(Collected data)
-------
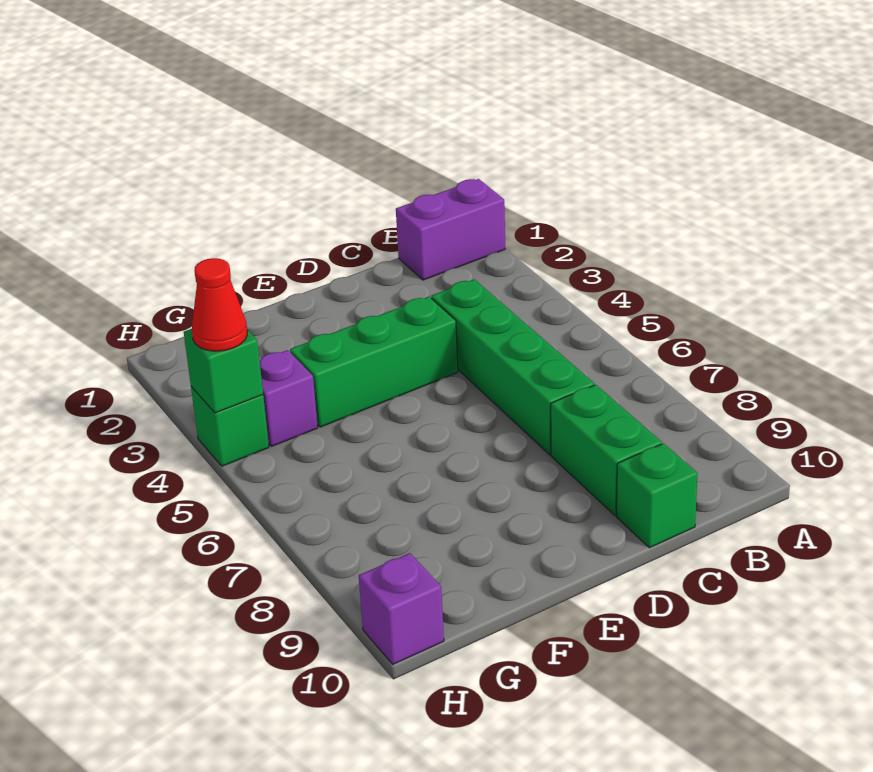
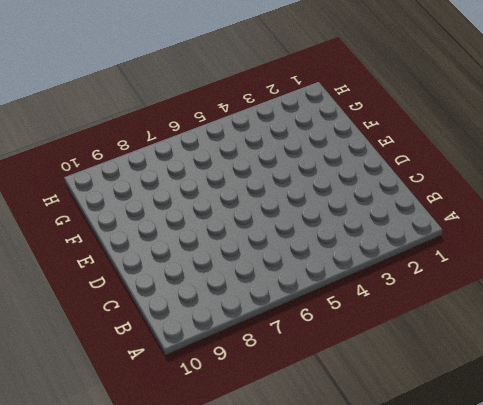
none -> purple brick A1:B1 level 1
none -> green brick C4:C7 level 1

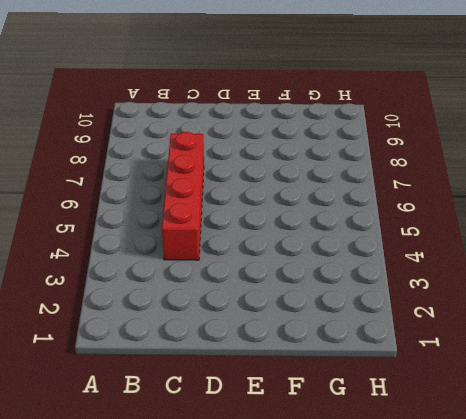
red brick C4:C7 level 1 -> green brick C4:C7 level 1
none -> purple brick A1:B1 level 1
none -> green brick C8:C9 level 1

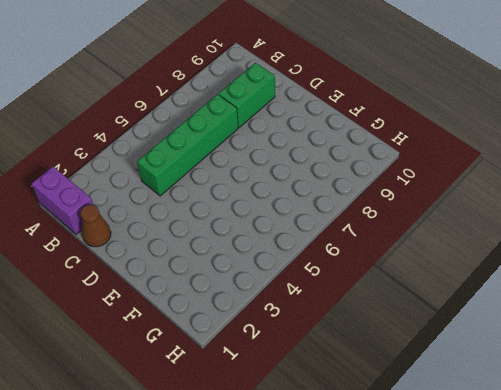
brown cone C1 level 1 -> none
none -> green brick C10 level 1
none -> green brick D4:F4 level 1

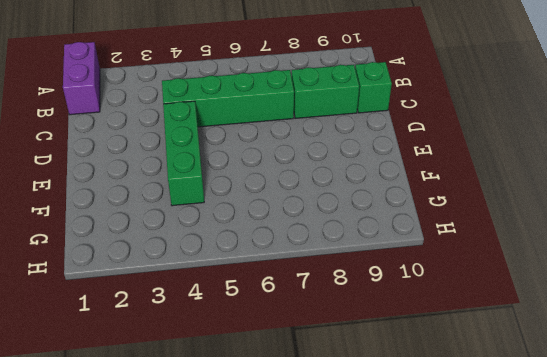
none -> purple brick G4 level 1
none -> green brick H4 level 1

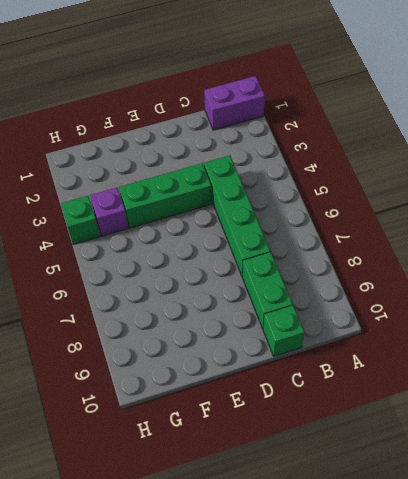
none -> purple brick H10 level 1
none -> green brick H4 level 2

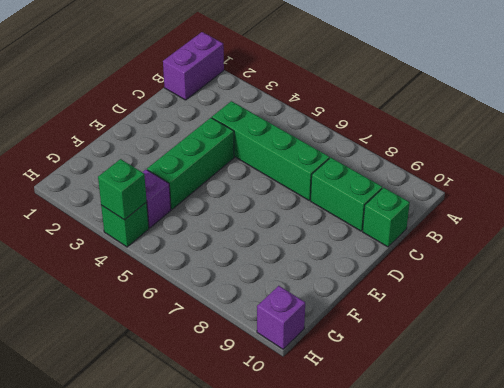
none -> red cone H4 level 3

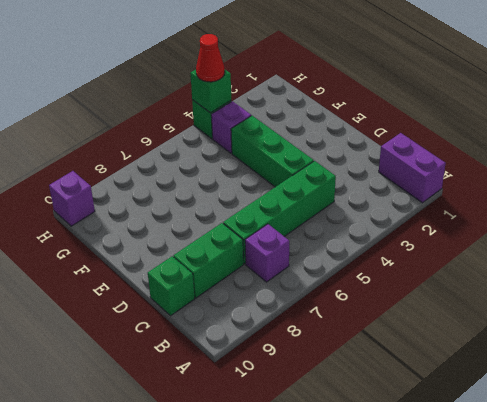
purple brick B7 level 1 -> none

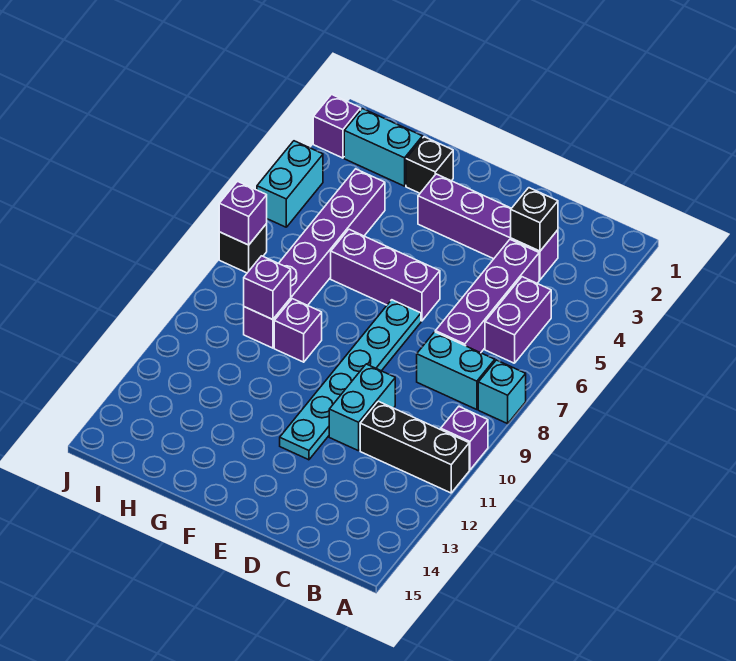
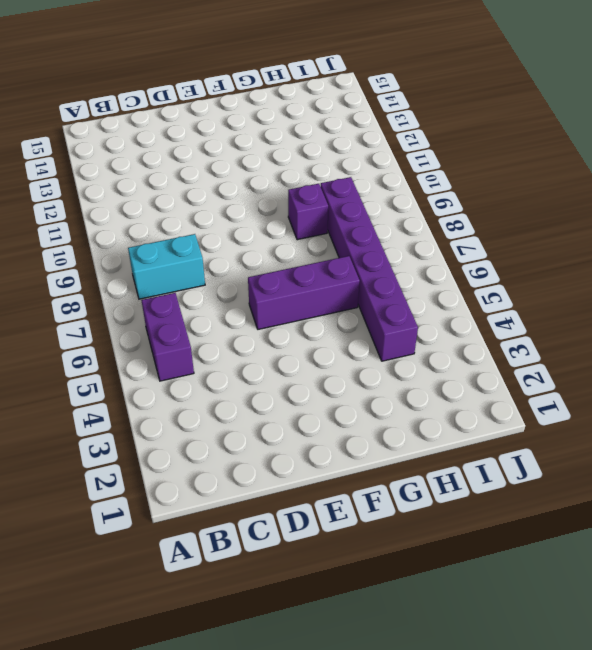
none -> cyan brick A8 level 1
none -> purple brick A10 level 1
none -> black brick A11:C11 level 1

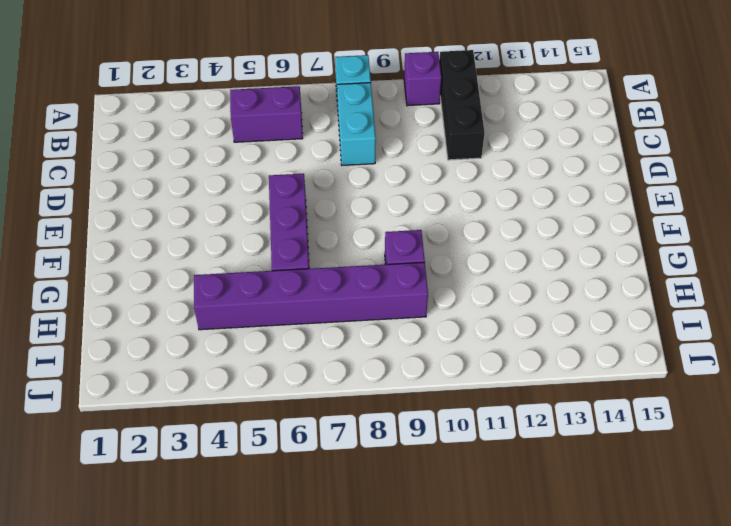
none -> purple brick C3:F3 level 1
none -> purple brick C4:C7 level 1
none -> cyan brick D10:D11 level 1

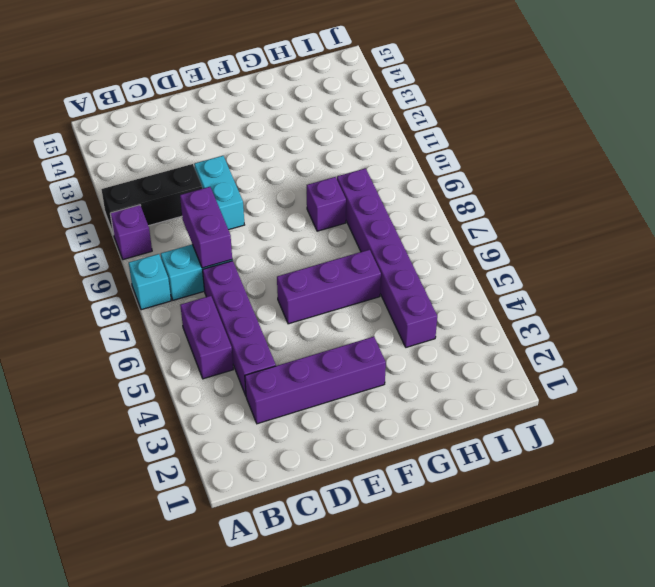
purple brick C8:C9 level 2 -> none
none -> cyan plate E7:E12 level 1
none -> black brick G2 level 1
none -> cyan brick H2:I2 level 1

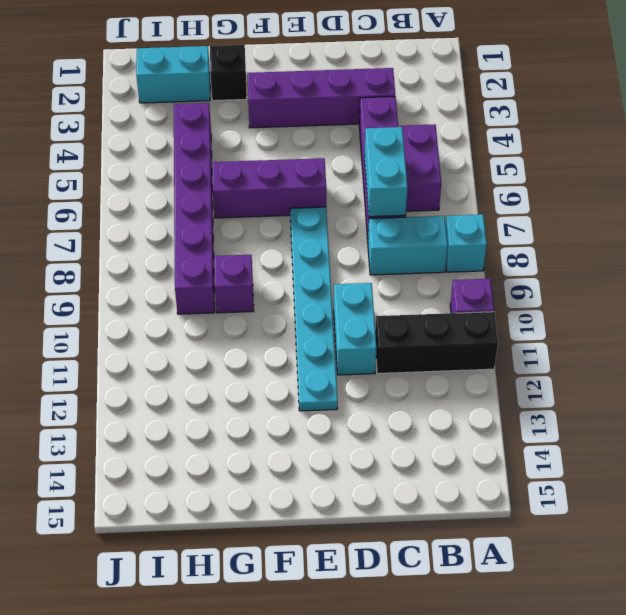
cyan brick C6:C7 level 2 -> cyan brick J4:J5 level 1
none -> purple brick J2 level 1
none -> black brick J7 level 1
none -> black brick C3 level 2

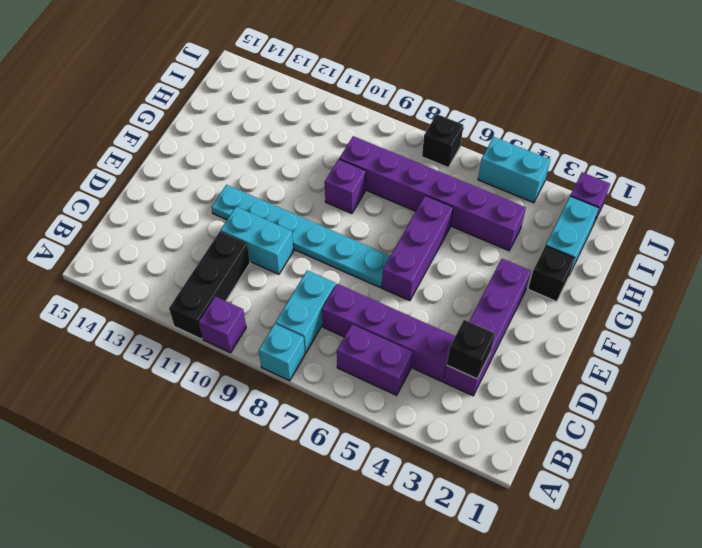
none -> purple brick H9 level 2
none -> purple brick J7 level 2

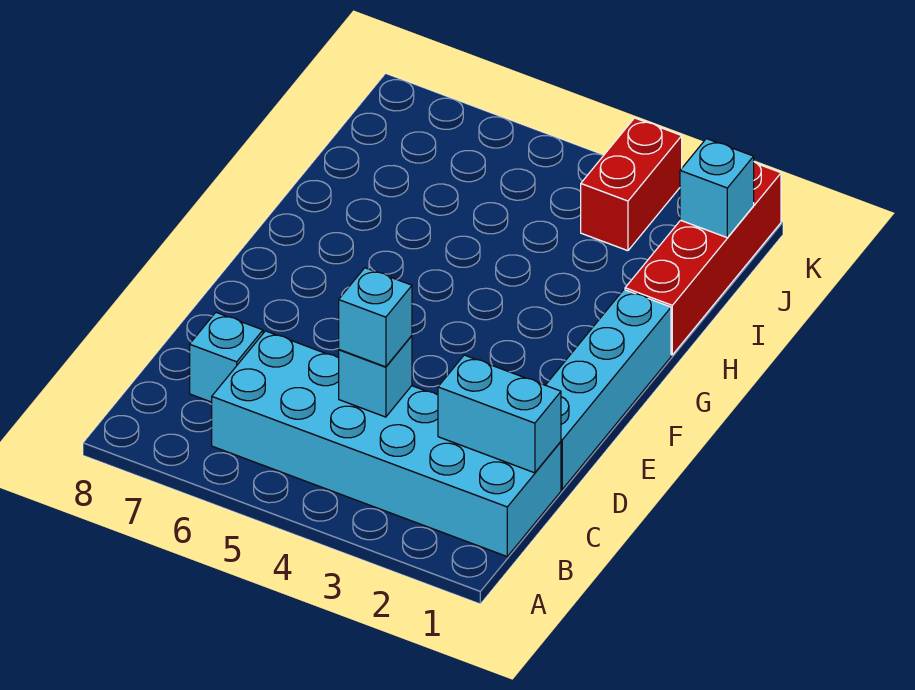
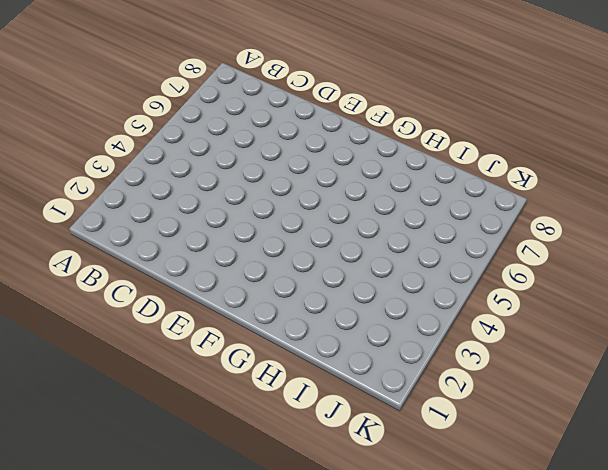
none -> cyan brick B1:C6 level 1
none -> cyan brick C7 level 1

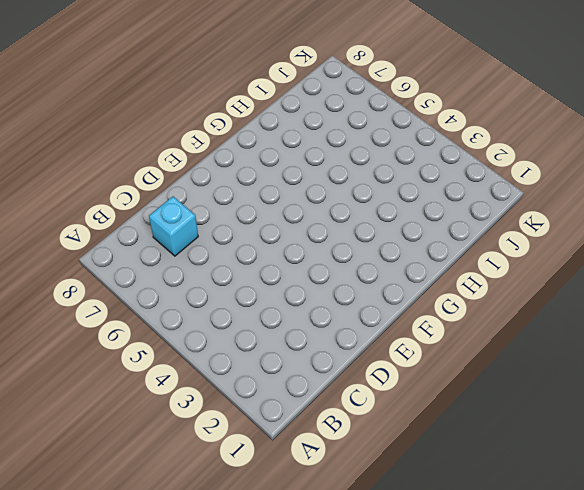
none -> cyan brick B1:C6 level 1
none -> cyan brick D1:G1 level 1

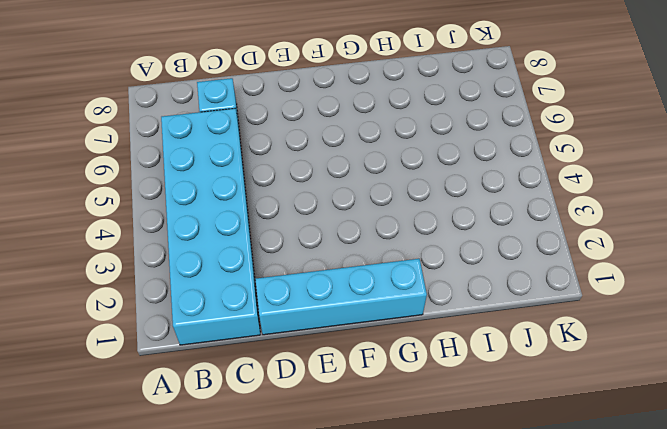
none -> red brick H1:K1 level 1
none -> red brick J3:K3 level 1

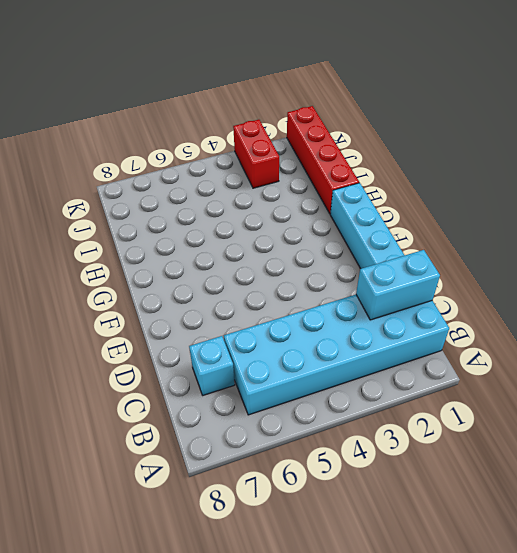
none -> cyan brick C4 level 2
none -> cyan brick J1 level 2

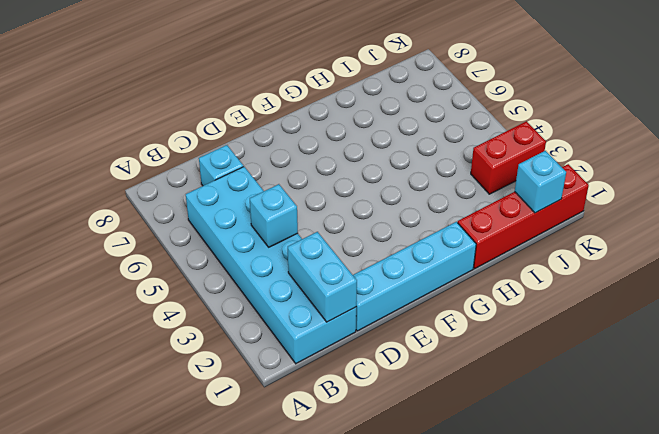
none -> cyan brick C4 level 3

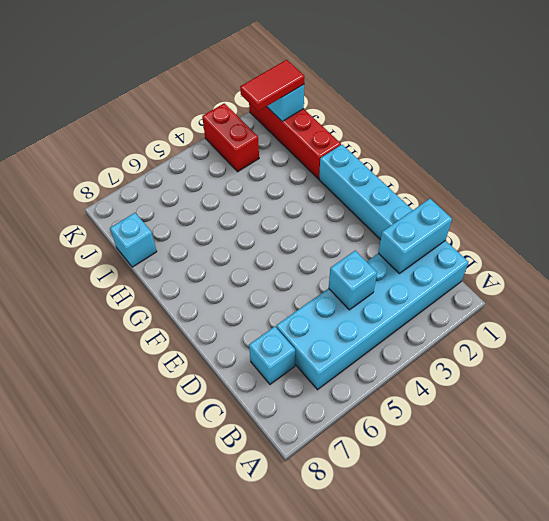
cyan brick I8 level 1 -> cyan brick C4 level 3
red tile J1:J2 level 3 -> none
-------
→ What the task asks
Exactly the lines from the one holding "none -> black brick G2 level 1" through the last line of the entries, both included, are to be duplicated; leave the pictures out.

→ Answer box
none -> black brick G2 level 1
none -> cyan brick H2:I2 level 1

cyan brick C6:C7 level 2 -> cyan brick J4:J5 level 1
none -> purple brick J2 level 1
none -> black brick J7 level 1
none -> black brick C3 level 2

none -> purple brick H9 level 2
none -> purple brick J7 level 2

none -> cyan brick B1:C6 level 1
none -> cyan brick C7 level 1

none -> cyan brick B1:C6 level 1
none -> cyan brick D1:G1 level 1

none -> red brick H1:K1 level 1
none -> red brick J3:K3 level 1

none -> cyan brick C4 level 2
none -> cyan brick J1 level 2

none -> cyan brick C4 level 3

cyan brick I8 level 1 -> cyan brick C4 level 3
red tile J1:J2 level 3 -> none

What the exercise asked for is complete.